## [The task]
Convert the material below into a Markdown table with the columns Row and Line, numbering each line and skipping blank ones. Leave the pictures out of your answer.

## [Data]

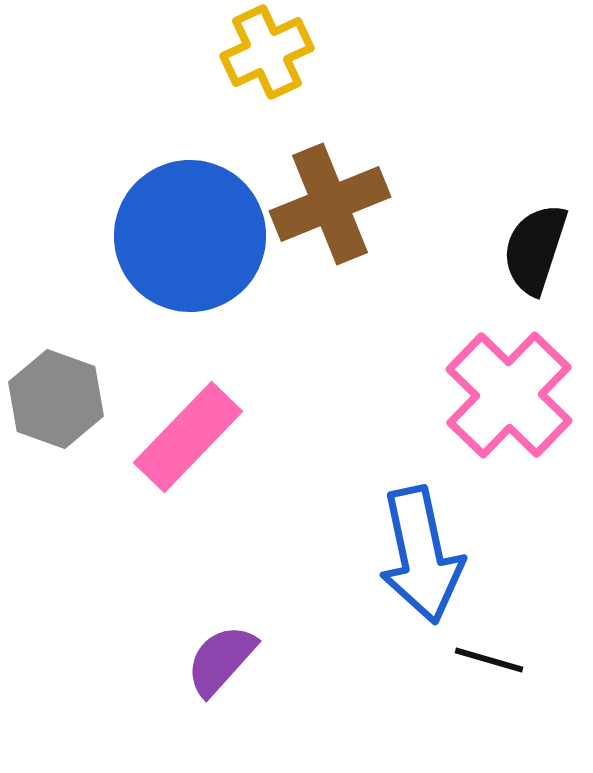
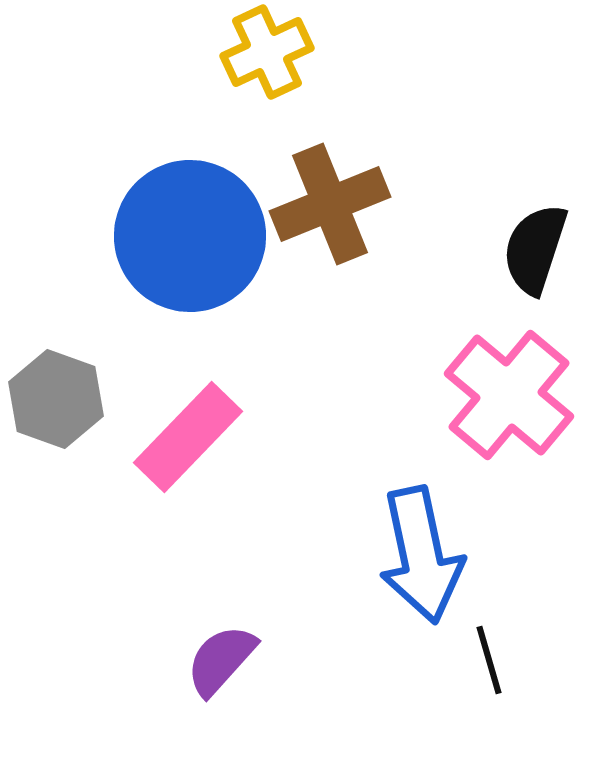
pink cross: rotated 4 degrees counterclockwise
black line: rotated 58 degrees clockwise
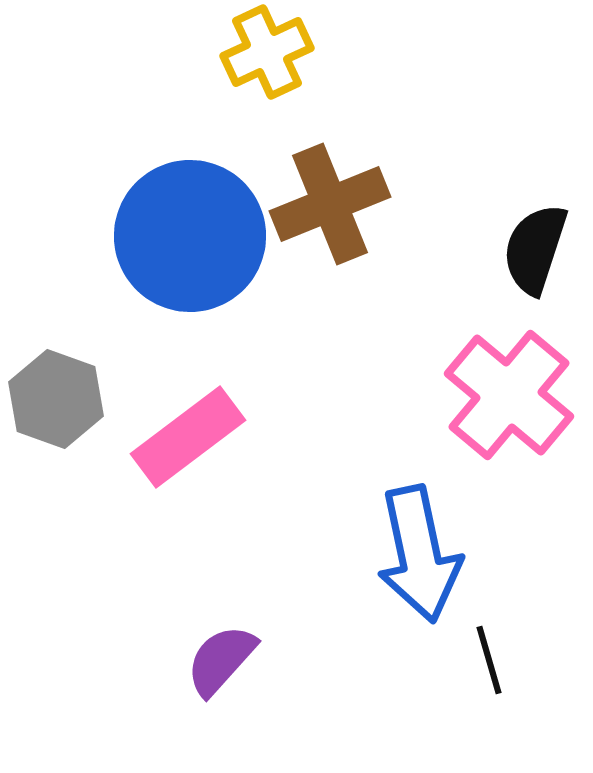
pink rectangle: rotated 9 degrees clockwise
blue arrow: moved 2 px left, 1 px up
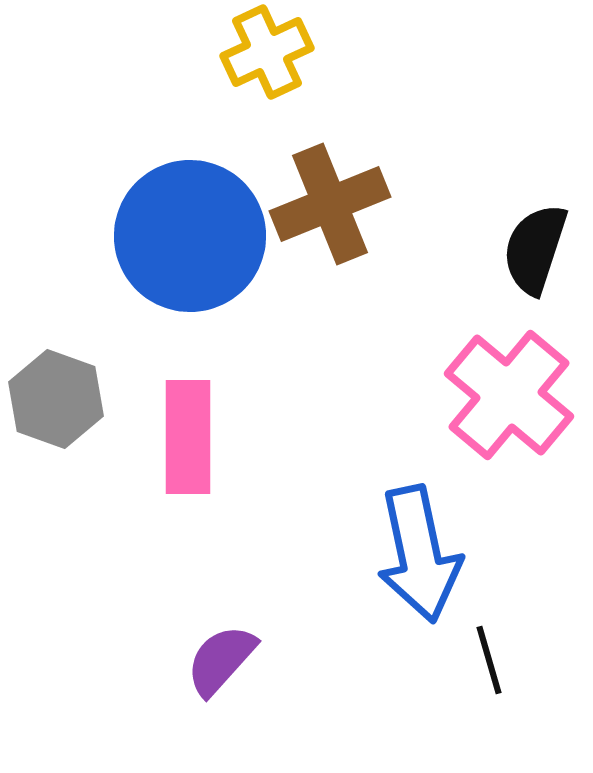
pink rectangle: rotated 53 degrees counterclockwise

## [Answer to the problem]
| Row | Line |
|---|---|
| 1 | pink cross: rotated 4 degrees counterclockwise |
| 2 | black line: rotated 58 degrees clockwise |
| 3 | pink rectangle: rotated 9 degrees clockwise |
| 4 | blue arrow: moved 2 px left, 1 px up |
| 5 | pink rectangle: rotated 53 degrees counterclockwise |